SUPPLIED DATA section start
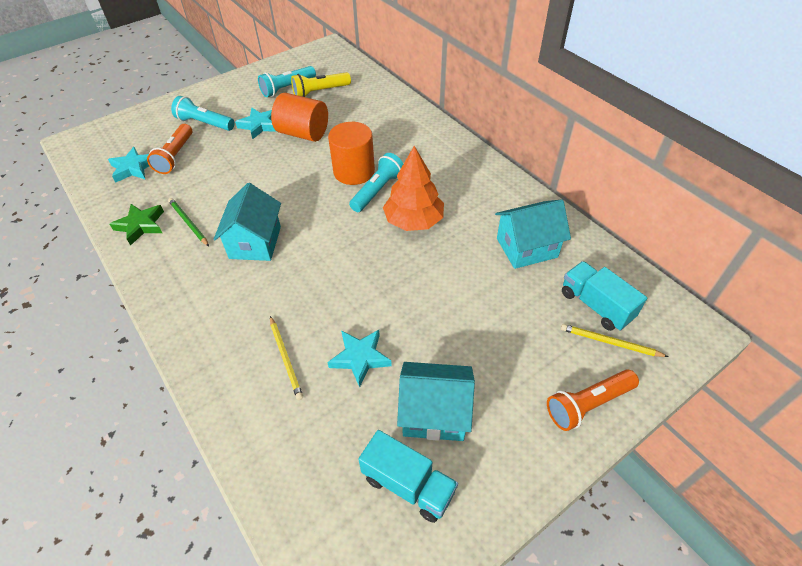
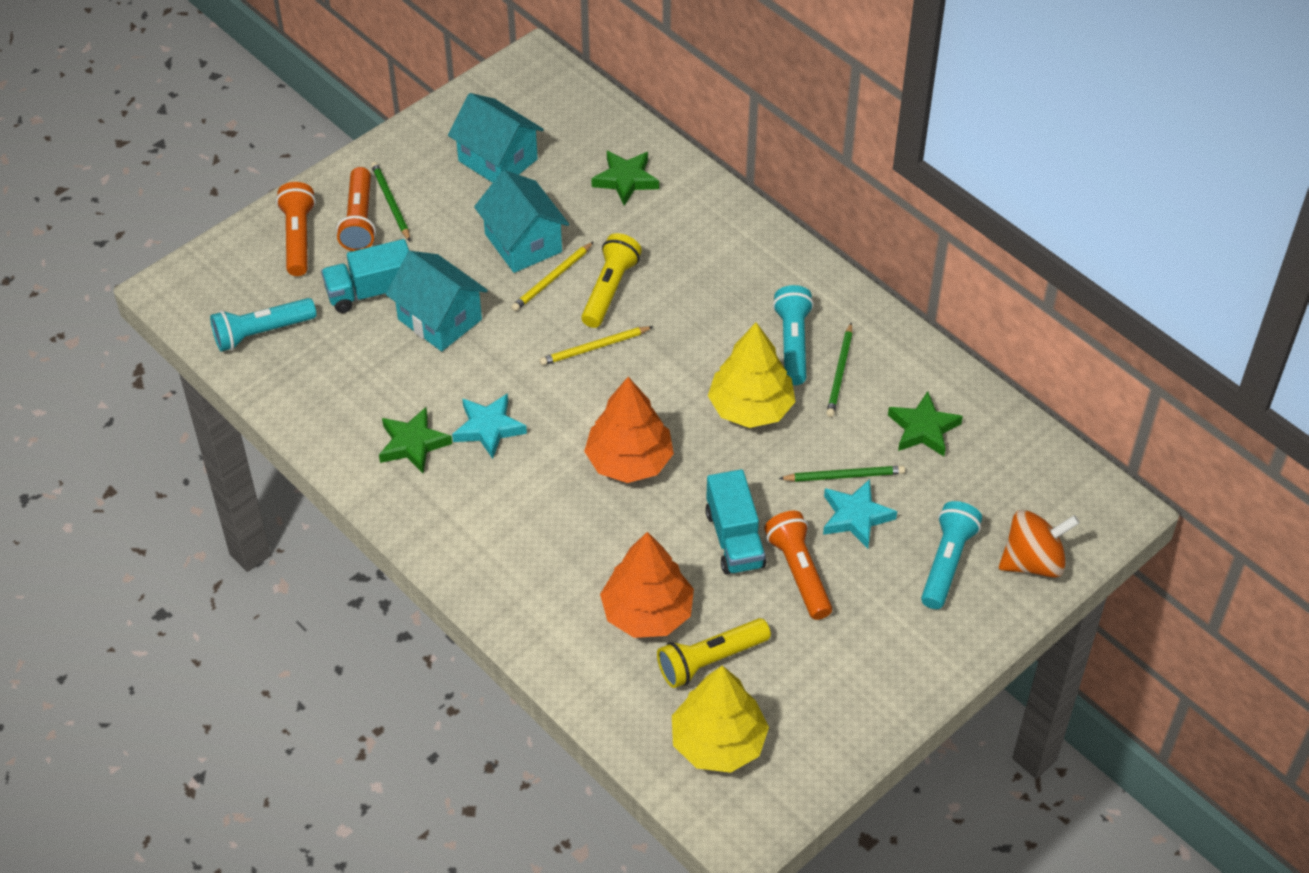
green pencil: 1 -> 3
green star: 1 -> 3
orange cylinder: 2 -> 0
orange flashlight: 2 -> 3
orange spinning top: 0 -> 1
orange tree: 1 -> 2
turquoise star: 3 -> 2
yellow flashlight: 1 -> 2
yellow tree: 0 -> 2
SUPPLIED DATA section end
SUPPLIED DATA section start
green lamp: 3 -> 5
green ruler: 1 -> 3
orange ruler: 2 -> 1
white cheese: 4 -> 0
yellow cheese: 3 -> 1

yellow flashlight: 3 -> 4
SUPPLIED DATA section end
-- ABOUT THIS TASK --
Within the material above, copy exactly the lines from the line that holds "green pencil: 1 -> 3" up to and including the line that holds "yellow tree: 0 -> 2".

-- ANSWER --
green pencil: 1 -> 3
green star: 1 -> 3
orange cylinder: 2 -> 0
orange flashlight: 2 -> 3
orange spinning top: 0 -> 1
orange tree: 1 -> 2
turquoise star: 3 -> 2
yellow flashlight: 1 -> 2
yellow tree: 0 -> 2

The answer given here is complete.